== DATA FOR THIS EXERCISE ==
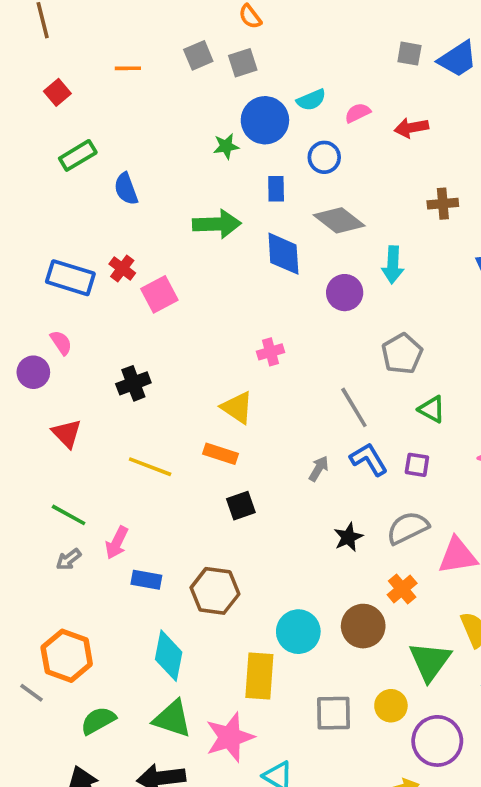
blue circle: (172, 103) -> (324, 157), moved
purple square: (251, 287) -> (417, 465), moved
===
== DATA FOR THIS EXERCISE ==
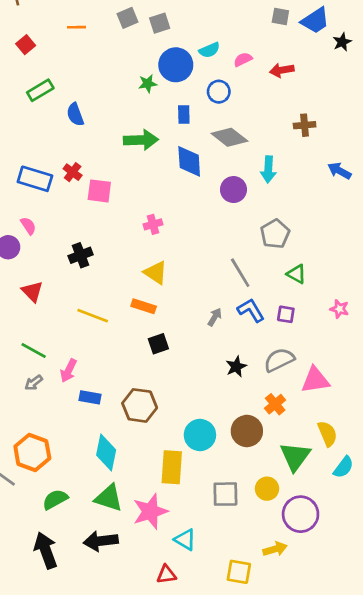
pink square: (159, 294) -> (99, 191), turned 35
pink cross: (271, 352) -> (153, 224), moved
===
== DATA FOR THIS EXERCISE ==
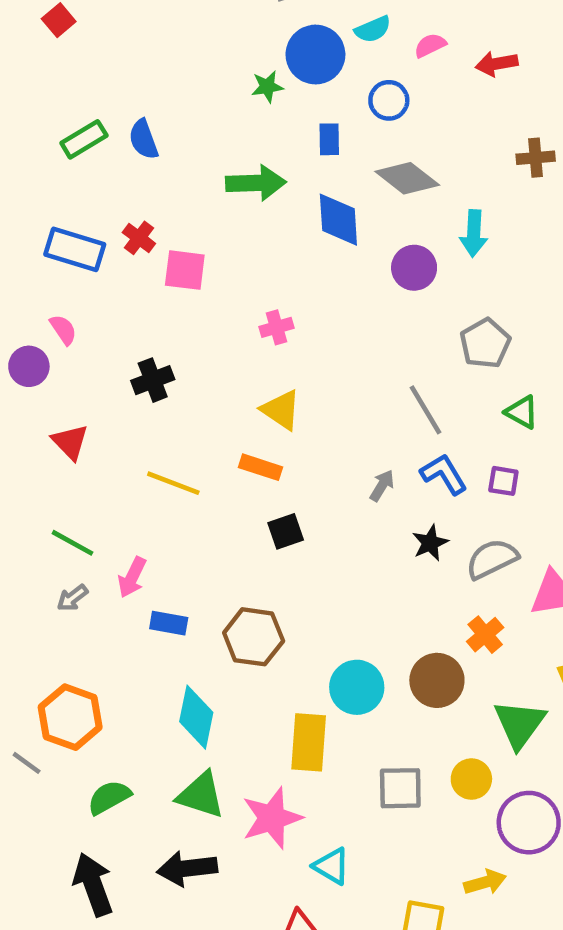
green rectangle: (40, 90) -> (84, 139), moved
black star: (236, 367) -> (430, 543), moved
===
### EXERCISE
The exact lines of the material above starting at the one that contains "blue circle: (172, 103) -> (324, 157), moved" and ending at the one that contains "purple square: (251, 287)" are what to retype; leave out everything else.

### YOUR RESPONSE
blue circle: (172, 103) -> (324, 157), moved
purple square: (251, 287) -> (417, 465), moved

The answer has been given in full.